Provided records:

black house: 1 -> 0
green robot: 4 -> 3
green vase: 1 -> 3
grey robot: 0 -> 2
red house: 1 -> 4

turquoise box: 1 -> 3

Requirement: All of the material should appear again, reproduced word for word.

Task result:
black house: 1 -> 0
green robot: 4 -> 3
green vase: 1 -> 3
grey robot: 0 -> 2
red house: 1 -> 4

turquoise box: 1 -> 3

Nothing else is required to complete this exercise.